━━━ Supplied information ━━━

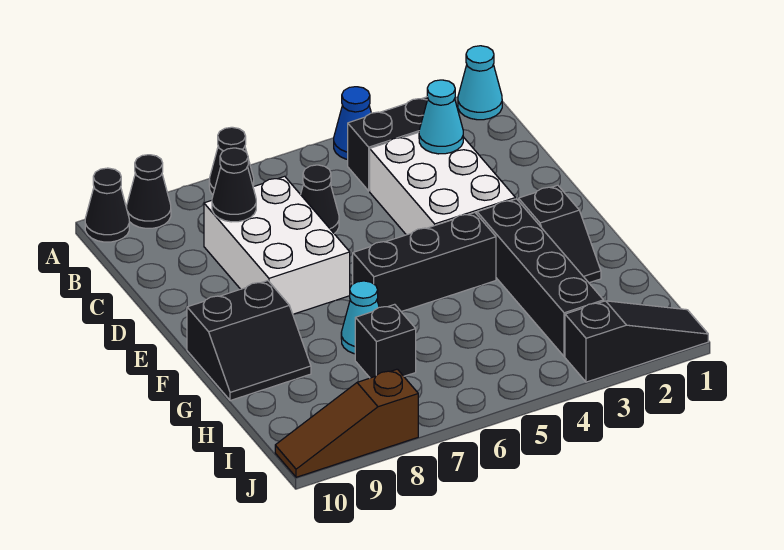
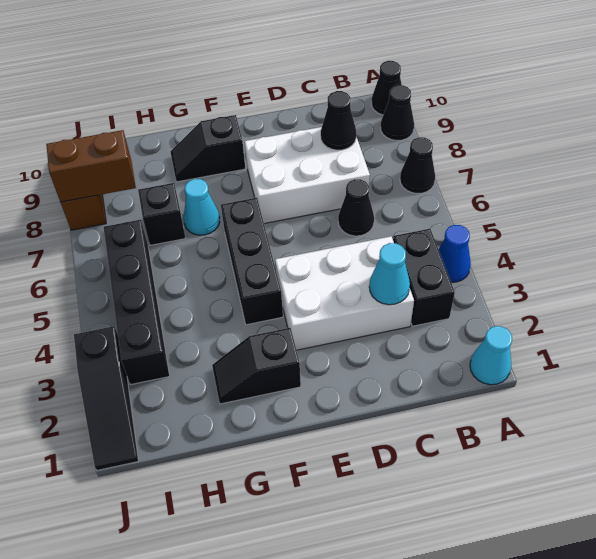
black brick F3:I3 level 1 -> black brick I3:I6 level 1
black slope F9:G10 level 1 top F -> black slope F9:G9 level 1 top F
none -> brown brick I8:J8 level 2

━━━

About this exercise
With the pictures removed, write the listing out word for word.

The answer
black brick F3:I3 level 1 -> black brick I3:I6 level 1
black slope F9:G10 level 1 top F -> black slope F9:G9 level 1 top F
none -> brown brick I8:J8 level 2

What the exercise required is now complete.